Top of RECORDS FOR THE EXERCISE

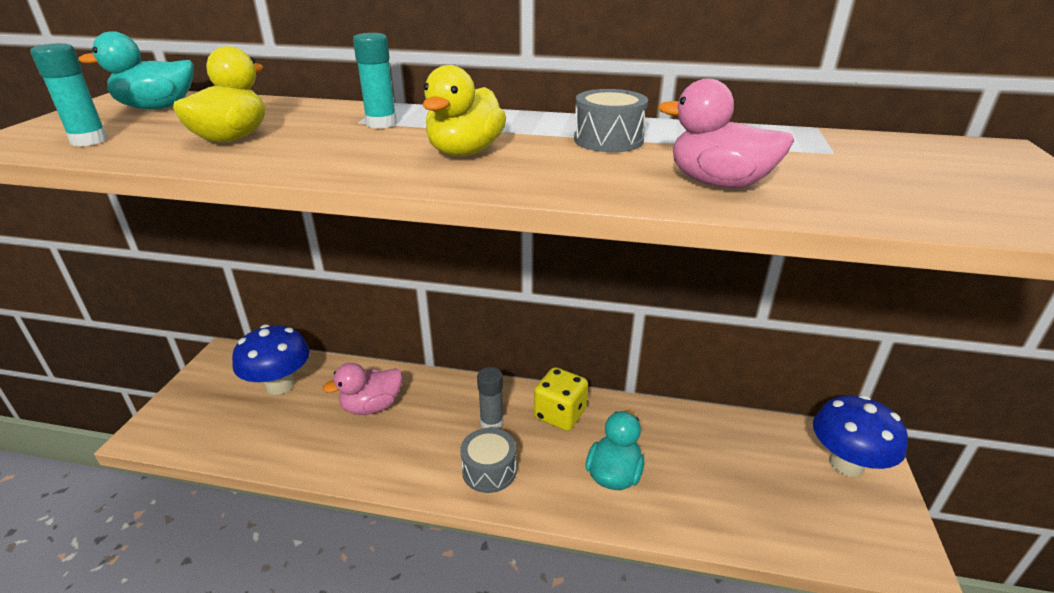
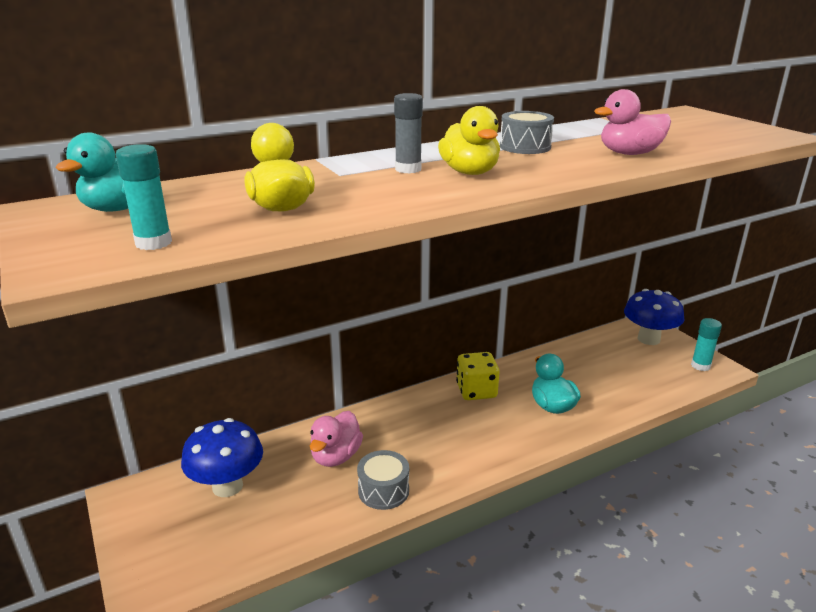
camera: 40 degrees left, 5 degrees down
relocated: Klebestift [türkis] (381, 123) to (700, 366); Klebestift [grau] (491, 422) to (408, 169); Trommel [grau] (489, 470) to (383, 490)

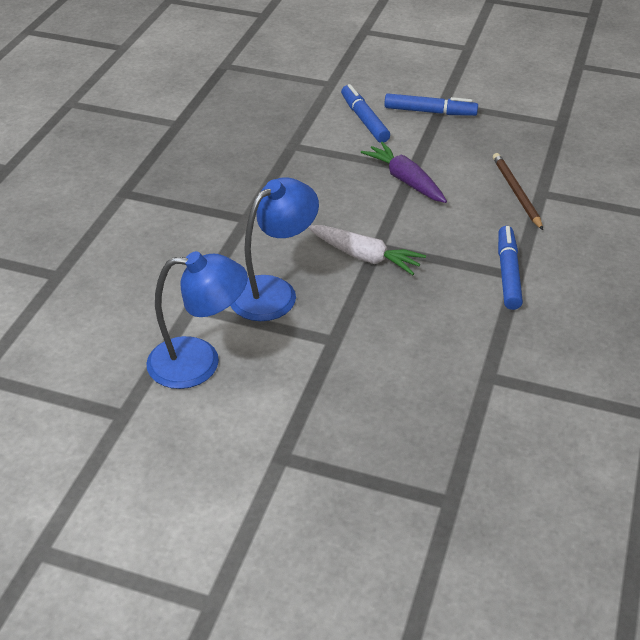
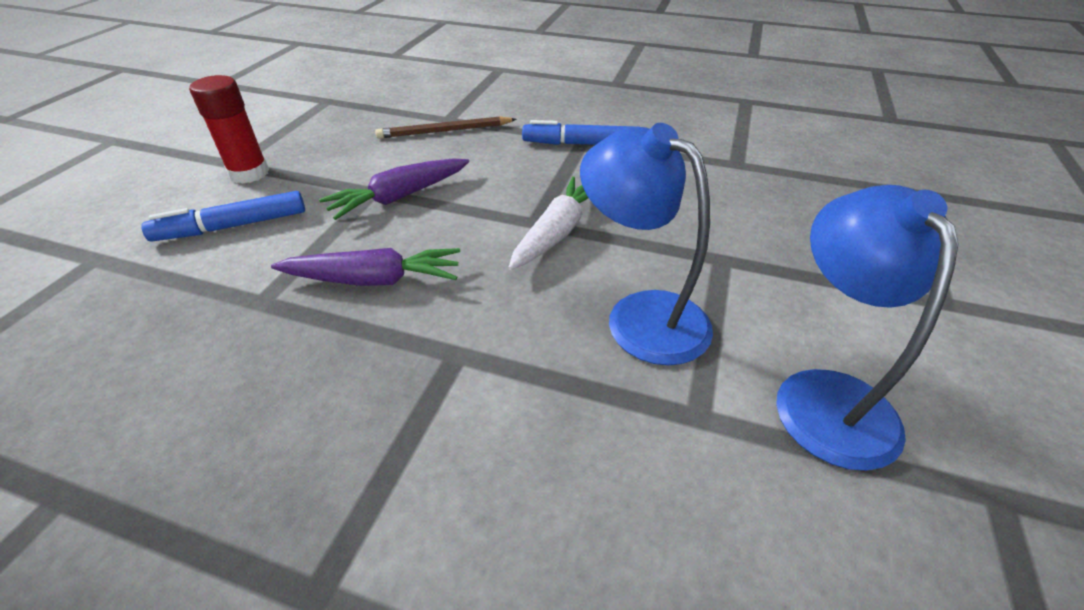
camera: 90 degrees left, 0 degrees up
appeared: Karotte [lila] (374, 280)
exchanged: Filzstift [blau] (430, 112) to Klebestift [rot] (249, 173)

Bottom of RECORDS FOR THE EXERCISE

EXERCISE DETAILS
From the data above, copy each line that holds "Klebestift".

ANSWER SECTION
relocated: Klebestift [türkis] (381, 123) to (700, 366); Klebestift [grau] (491, 422) to (408, 169); Trommel [grau] (489, 470) to (383, 490)
exchanged: Filzstift [blau] (430, 112) to Klebestift [rot] (249, 173)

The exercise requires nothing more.